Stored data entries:
* * * * * * * * *

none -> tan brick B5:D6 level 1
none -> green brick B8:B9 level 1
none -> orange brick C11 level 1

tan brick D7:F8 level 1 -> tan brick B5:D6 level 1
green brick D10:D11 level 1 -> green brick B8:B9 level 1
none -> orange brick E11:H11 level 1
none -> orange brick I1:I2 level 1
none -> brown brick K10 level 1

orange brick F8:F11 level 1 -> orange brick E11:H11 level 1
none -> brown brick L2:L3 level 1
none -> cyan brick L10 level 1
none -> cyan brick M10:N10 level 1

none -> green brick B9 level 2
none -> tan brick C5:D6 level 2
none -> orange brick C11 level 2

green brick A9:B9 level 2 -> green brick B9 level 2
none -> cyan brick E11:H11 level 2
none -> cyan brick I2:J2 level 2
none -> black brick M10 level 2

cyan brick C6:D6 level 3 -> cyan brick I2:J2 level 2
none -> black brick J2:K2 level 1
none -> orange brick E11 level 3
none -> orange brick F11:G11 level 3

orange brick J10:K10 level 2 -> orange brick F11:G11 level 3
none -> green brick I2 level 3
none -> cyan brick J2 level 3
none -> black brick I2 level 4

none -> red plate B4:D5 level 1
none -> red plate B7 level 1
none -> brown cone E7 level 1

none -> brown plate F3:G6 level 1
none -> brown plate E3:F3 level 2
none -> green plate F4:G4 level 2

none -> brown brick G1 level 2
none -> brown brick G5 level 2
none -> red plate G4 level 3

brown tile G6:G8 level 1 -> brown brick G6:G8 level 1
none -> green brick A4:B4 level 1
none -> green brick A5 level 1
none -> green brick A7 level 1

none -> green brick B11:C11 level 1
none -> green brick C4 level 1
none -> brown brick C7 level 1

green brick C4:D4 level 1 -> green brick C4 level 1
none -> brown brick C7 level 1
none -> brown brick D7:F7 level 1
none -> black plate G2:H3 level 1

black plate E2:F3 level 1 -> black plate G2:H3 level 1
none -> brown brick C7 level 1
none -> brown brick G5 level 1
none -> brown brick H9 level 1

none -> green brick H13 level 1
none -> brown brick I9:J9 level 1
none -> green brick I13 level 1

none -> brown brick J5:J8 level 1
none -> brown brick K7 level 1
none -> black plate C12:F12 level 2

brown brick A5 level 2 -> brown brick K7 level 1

* * * * * * * * *

Requirement: Without leaving anything out, transcribe the records above exactly.

Response:
none -> tan brick B5:D6 level 1
none -> green brick B8:B9 level 1
none -> orange brick C11 level 1

tan brick D7:F8 level 1 -> tan brick B5:D6 level 1
green brick D10:D11 level 1 -> green brick B8:B9 level 1
none -> orange brick E11:H11 level 1
none -> orange brick I1:I2 level 1
none -> brown brick K10 level 1

orange brick F8:F11 level 1 -> orange brick E11:H11 level 1
none -> brown brick L2:L3 level 1
none -> cyan brick L10 level 1
none -> cyan brick M10:N10 level 1

none -> green brick B9 level 2
none -> tan brick C5:D6 level 2
none -> orange brick C11 level 2

green brick A9:B9 level 2 -> green brick B9 level 2
none -> cyan brick E11:H11 level 2
none -> cyan brick I2:J2 level 2
none -> black brick M10 level 2

cyan brick C6:D6 level 3 -> cyan brick I2:J2 level 2
none -> black brick J2:K2 level 1
none -> orange brick E11 level 3
none -> orange brick F11:G11 level 3

orange brick J10:K10 level 2 -> orange brick F11:G11 level 3
none -> green brick I2 level 3
none -> cyan brick J2 level 3
none -> black brick I2 level 4

none -> red plate B4:D5 level 1
none -> red plate B7 level 1
none -> brown cone E7 level 1

none -> brown plate F3:G6 level 1
none -> brown plate E3:F3 level 2
none -> green plate F4:G4 level 2

none -> brown brick G1 level 2
none -> brown brick G5 level 2
none -> red plate G4 level 3

brown tile G6:G8 level 1 -> brown brick G6:G8 level 1
none -> green brick A4:B4 level 1
none -> green brick A5 level 1
none -> green brick A7 level 1

none -> green brick B11:C11 level 1
none -> green brick C4 level 1
none -> brown brick C7 level 1

green brick C4:D4 level 1 -> green brick C4 level 1
none -> brown brick C7 level 1
none -> brown brick D7:F7 level 1
none -> black plate G2:H3 level 1

black plate E2:F3 level 1 -> black plate G2:H3 level 1
none -> brown brick C7 level 1
none -> brown brick G5 level 1
none -> brown brick H9 level 1

none -> green brick H13 level 1
none -> brown brick I9:J9 level 1
none -> green brick I13 level 1

none -> brown brick J5:J8 level 1
none -> brown brick K7 level 1
none -> black plate C12:F12 level 2

brown brick A5 level 2 -> brown brick K7 level 1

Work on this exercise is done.